### [Task to complete]
Please give the listing again, word for word, with nothing left out.

### [Supplied data]
□ □ □
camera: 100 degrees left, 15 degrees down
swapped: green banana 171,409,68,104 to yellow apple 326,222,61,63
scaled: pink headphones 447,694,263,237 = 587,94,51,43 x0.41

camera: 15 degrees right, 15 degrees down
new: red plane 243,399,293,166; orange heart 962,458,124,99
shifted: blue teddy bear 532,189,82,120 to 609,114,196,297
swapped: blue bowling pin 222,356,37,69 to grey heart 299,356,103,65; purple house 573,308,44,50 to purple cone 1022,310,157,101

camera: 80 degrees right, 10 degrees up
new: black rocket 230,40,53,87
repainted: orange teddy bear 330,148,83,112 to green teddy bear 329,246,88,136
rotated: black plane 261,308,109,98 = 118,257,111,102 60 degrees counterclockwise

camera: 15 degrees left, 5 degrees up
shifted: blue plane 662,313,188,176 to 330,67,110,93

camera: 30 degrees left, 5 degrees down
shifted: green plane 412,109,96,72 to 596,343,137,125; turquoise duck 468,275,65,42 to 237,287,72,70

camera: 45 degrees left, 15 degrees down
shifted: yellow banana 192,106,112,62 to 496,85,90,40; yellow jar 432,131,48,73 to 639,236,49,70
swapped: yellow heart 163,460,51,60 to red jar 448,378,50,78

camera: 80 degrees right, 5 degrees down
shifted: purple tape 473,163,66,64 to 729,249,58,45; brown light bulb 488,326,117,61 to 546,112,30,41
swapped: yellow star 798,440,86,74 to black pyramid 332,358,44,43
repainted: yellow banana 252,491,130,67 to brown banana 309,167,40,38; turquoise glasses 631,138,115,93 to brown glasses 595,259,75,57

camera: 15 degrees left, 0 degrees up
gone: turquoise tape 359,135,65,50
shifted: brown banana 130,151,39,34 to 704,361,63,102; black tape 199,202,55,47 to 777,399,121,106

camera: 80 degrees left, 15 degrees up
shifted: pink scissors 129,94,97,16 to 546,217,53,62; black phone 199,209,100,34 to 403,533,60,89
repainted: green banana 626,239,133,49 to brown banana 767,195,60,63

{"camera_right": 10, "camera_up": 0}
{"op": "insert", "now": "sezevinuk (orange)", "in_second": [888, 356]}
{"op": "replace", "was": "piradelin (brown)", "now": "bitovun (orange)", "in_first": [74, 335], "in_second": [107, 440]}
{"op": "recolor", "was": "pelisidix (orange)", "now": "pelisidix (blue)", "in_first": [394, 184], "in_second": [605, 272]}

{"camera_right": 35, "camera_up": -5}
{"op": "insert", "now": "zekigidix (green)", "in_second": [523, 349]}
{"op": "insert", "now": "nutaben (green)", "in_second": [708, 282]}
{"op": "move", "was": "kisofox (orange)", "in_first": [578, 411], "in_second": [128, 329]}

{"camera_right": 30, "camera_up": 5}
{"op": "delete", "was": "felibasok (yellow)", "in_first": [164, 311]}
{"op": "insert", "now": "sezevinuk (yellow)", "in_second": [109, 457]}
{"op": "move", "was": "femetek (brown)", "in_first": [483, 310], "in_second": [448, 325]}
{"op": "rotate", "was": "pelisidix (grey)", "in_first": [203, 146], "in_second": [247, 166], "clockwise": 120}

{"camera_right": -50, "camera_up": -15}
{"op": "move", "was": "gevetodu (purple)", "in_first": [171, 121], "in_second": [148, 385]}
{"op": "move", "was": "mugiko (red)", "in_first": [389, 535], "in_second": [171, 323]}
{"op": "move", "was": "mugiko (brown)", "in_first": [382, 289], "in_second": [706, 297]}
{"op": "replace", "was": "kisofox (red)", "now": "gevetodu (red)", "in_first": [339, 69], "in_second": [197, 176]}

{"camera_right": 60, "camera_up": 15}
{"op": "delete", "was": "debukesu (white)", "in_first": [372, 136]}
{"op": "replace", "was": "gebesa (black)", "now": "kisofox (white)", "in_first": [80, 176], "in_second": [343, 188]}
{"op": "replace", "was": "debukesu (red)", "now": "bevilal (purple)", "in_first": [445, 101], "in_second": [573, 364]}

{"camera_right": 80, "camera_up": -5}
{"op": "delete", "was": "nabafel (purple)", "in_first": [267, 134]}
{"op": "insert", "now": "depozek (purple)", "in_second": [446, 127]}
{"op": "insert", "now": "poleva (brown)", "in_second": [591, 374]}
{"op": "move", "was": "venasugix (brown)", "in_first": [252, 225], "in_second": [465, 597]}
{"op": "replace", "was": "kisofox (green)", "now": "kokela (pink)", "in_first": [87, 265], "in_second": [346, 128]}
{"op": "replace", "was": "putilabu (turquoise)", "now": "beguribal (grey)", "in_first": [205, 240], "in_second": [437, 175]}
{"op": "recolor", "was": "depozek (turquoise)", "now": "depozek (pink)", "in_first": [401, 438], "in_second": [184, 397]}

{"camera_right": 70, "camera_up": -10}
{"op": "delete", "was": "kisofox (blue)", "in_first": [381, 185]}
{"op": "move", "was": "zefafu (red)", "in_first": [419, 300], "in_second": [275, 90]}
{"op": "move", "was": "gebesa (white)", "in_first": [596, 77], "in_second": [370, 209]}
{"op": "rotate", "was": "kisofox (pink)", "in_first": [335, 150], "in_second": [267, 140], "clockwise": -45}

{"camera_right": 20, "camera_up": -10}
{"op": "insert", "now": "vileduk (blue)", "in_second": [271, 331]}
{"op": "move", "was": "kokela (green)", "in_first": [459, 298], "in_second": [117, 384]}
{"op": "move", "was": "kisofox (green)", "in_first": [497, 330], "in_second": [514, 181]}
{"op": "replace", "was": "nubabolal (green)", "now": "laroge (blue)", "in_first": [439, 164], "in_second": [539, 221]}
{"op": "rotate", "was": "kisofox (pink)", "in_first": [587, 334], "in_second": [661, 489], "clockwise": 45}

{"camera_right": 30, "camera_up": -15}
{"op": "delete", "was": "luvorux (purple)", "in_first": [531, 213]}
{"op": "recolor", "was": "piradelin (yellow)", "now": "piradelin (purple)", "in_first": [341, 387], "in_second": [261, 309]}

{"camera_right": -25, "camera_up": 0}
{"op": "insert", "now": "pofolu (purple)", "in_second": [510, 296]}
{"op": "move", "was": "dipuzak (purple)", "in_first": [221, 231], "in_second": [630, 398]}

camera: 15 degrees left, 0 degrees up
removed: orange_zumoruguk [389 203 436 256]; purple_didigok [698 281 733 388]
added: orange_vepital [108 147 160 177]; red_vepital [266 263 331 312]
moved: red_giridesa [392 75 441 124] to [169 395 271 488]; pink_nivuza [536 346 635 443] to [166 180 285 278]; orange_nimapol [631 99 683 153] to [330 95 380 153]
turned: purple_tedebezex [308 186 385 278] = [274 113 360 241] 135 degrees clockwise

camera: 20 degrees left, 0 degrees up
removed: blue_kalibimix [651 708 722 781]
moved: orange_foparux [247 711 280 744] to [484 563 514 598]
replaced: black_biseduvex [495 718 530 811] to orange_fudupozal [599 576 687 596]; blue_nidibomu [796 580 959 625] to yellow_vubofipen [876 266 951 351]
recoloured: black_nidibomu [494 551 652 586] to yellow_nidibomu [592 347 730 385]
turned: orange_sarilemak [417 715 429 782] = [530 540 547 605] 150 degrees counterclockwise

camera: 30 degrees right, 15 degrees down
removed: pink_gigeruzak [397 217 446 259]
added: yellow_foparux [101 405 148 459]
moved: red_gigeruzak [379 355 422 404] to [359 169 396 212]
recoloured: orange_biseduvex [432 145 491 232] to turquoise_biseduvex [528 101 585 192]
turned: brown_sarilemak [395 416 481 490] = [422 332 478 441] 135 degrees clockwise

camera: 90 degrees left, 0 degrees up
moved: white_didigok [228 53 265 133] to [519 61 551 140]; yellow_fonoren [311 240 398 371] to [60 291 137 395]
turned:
□ □ □
### [Solution for this exercise]
camera: 100 degrees left, 15 degrees down
swapped: green banana 171,409,68,104 to yellow apple 326,222,61,63
scaled: pink headphones 447,694,263,237 = 587,94,51,43 x0.41

camera: 15 degrees right, 15 degrees down
new: red plane 243,399,293,166; orange heart 962,458,124,99
shifted: blue teddy bear 532,189,82,120 to 609,114,196,297
swapped: blue bowling pin 222,356,37,69 to grey heart 299,356,103,65; purple house 573,308,44,50 to purple cone 1022,310,157,101

camera: 80 degrees right, 10 degrees up
new: black rocket 230,40,53,87
repainted: orange teddy bear 330,148,83,112 to green teddy bear 329,246,88,136
rotated: black plane 261,308,109,98 = 118,257,111,102 60 degrees counterclockwise

camera: 15 degrees left, 5 degrees up
shifted: blue plane 662,313,188,176 to 330,67,110,93

camera: 30 degrees left, 5 degrees down
shifted: green plane 412,109,96,72 to 596,343,137,125; turquoise duck 468,275,65,42 to 237,287,72,70

camera: 45 degrees left, 15 degrees down
shifted: yellow banana 192,106,112,62 to 496,85,90,40; yellow jar 432,131,48,73 to 639,236,49,70
swapped: yellow heart 163,460,51,60 to red jar 448,378,50,78

camera: 80 degrees right, 5 degrees down
shifted: purple tape 473,163,66,64 to 729,249,58,45; brown light bulb 488,326,117,61 to 546,112,30,41
swapped: yellow star 798,440,86,74 to black pyramid 332,358,44,43
repainted: yellow banana 252,491,130,67 to brown banana 309,167,40,38; turquoise glasses 631,138,115,93 to brown glasses 595,259,75,57

camera: 15 degrees left, 0 degrees up
gone: turquoise tape 359,135,65,50
shifted: brown banana 130,151,39,34 to 704,361,63,102; black tape 199,202,55,47 to 777,399,121,106

camera: 80 degrees left, 15 degrees up
shifted: pink scissors 129,94,97,16 to 546,217,53,62; black phone 199,209,100,34 to 403,533,60,89
repainted: green banana 626,239,133,49 to brown banana 767,195,60,63

{"camera_right": 10, "camera_up": 0}
{"op": "insert", "now": "sezevinuk (orange)", "in_second": [888, 356]}
{"op": "replace", "was": "piradelin (brown)", "now": "bitovun (orange)", "in_first": [74, 335], "in_second": [107, 440]}
{"op": "recolor", "was": "pelisidix (orange)", "now": "pelisidix (blue)", "in_first": [394, 184], "in_second": [605, 272]}

{"camera_right": 35, "camera_up": -5}
{"op": "insert", "now": "zekigidix (green)", "in_second": [523, 349]}
{"op": "insert", "now": "nutaben (green)", "in_second": [708, 282]}
{"op": "move", "was": "kisofox (orange)", "in_first": [578, 411], "in_second": [128, 329]}

{"camera_right": 30, "camera_up": 5}
{"op": "delete", "was": "felibasok (yellow)", "in_first": [164, 311]}
{"op": "insert", "now": "sezevinuk (yellow)", "in_second": [109, 457]}
{"op": "move", "was": "femetek (brown)", "in_first": [483, 310], "in_second": [448, 325]}
{"op": "rotate", "was": "pelisidix (grey)", "in_first": [203, 146], "in_second": [247, 166], "clockwise": 120}

{"camera_right": -50, "camera_up": -15}
{"op": "move", "was": "gevetodu (purple)", "in_first": [171, 121], "in_second": [148, 385]}
{"op": "move", "was": "mugiko (red)", "in_first": [389, 535], "in_second": [171, 323]}
{"op": "move", "was": "mugiko (brown)", "in_first": [382, 289], "in_second": [706, 297]}
{"op": "replace", "was": "kisofox (red)", "now": "gevetodu (red)", "in_first": [339, 69], "in_second": [197, 176]}

{"camera_right": 60, "camera_up": 15}
{"op": "delete", "was": "debukesu (white)", "in_first": [372, 136]}
{"op": "replace", "was": "gebesa (black)", "now": "kisofox (white)", "in_first": [80, 176], "in_second": [343, 188]}
{"op": "replace", "was": "debukesu (red)", "now": "bevilal (purple)", "in_first": [445, 101], "in_second": [573, 364]}

{"camera_right": 80, "camera_up": -5}
{"op": "delete", "was": "nabafel (purple)", "in_first": [267, 134]}
{"op": "insert", "now": "depozek (purple)", "in_second": [446, 127]}
{"op": "insert", "now": "poleva (brown)", "in_second": [591, 374]}
{"op": "move", "was": "venasugix (brown)", "in_first": [252, 225], "in_second": [465, 597]}
{"op": "replace", "was": "kisofox (green)", "now": "kokela (pink)", "in_first": [87, 265], "in_second": [346, 128]}
{"op": "replace", "was": "putilabu (turquoise)", "now": "beguribal (grey)", "in_first": [205, 240], "in_second": [437, 175]}
{"op": "recolor", "was": "depozek (turquoise)", "now": "depozek (pink)", "in_first": [401, 438], "in_second": [184, 397]}

{"camera_right": 70, "camera_up": -10}
{"op": "delete", "was": "kisofox (blue)", "in_first": [381, 185]}
{"op": "move", "was": "zefafu (red)", "in_first": [419, 300], "in_second": [275, 90]}
{"op": "move", "was": "gebesa (white)", "in_first": [596, 77], "in_second": [370, 209]}
{"op": "rotate", "was": "kisofox (pink)", "in_first": [335, 150], "in_second": [267, 140], "clockwise": -45}

{"camera_right": 20, "camera_up": -10}
{"op": "insert", "now": "vileduk (blue)", "in_second": [271, 331]}
{"op": "move", "was": "kokela (green)", "in_first": [459, 298], "in_second": [117, 384]}
{"op": "move", "was": "kisofox (green)", "in_first": [497, 330], "in_second": [514, 181]}
{"op": "replace", "was": "nubabolal (green)", "now": "laroge (blue)", "in_first": [439, 164], "in_second": [539, 221]}
{"op": "rotate", "was": "kisofox (pink)", "in_first": [587, 334], "in_second": [661, 489], "clockwise": 45}

{"camera_right": 30, "camera_up": -15}
{"op": "delete", "was": "luvorux (purple)", "in_first": [531, 213]}
{"op": "recolor", "was": "piradelin (yellow)", "now": "piradelin (purple)", "in_first": [341, 387], "in_second": [261, 309]}

{"camera_right": -25, "camera_up": 0}
{"op": "insert", "now": "pofolu (purple)", "in_second": [510, 296]}
{"op": "move", "was": "dipuzak (purple)", "in_first": [221, 231], "in_second": [630, 398]}

camera: 15 degrees left, 0 degrees up
removed: orange_zumoruguk [389 203 436 256]; purple_didigok [698 281 733 388]
added: orange_vepital [108 147 160 177]; red_vepital [266 263 331 312]
moved: red_giridesa [392 75 441 124] to [169 395 271 488]; pink_nivuza [536 346 635 443] to [166 180 285 278]; orange_nimapol [631 99 683 153] to [330 95 380 153]
turned: purple_tedebezex [308 186 385 278] = [274 113 360 241] 135 degrees clockwise

camera: 20 degrees left, 0 degrees up
removed: blue_kalibimix [651 708 722 781]
moved: orange_foparux [247 711 280 744] to [484 563 514 598]
replaced: black_biseduvex [495 718 530 811] to orange_fudupozal [599 576 687 596]; blue_nidibomu [796 580 959 625] to yellow_vubofipen [876 266 951 351]
recoloured: black_nidibomu [494 551 652 586] to yellow_nidibomu [592 347 730 385]
turned: orange_sarilemak [417 715 429 782] = [530 540 547 605] 150 degrees counterclockwise

camera: 30 degrees right, 15 degrees down
removed: pink_gigeruzak [397 217 446 259]
added: yellow_foparux [101 405 148 459]
moved: red_gigeruzak [379 355 422 404] to [359 169 396 212]
recoloured: orange_biseduvex [432 145 491 232] to turquoise_biseduvex [528 101 585 192]
turned: brown_sarilemak [395 416 481 490] = [422 332 478 441] 135 degrees clockwise

camera: 90 degrees left, 0 degrees up
moved: white_didigok [228 53 265 133] to [519 61 551 140]; yellow_fonoren [311 240 398 371] to [60 291 137 395]
turned:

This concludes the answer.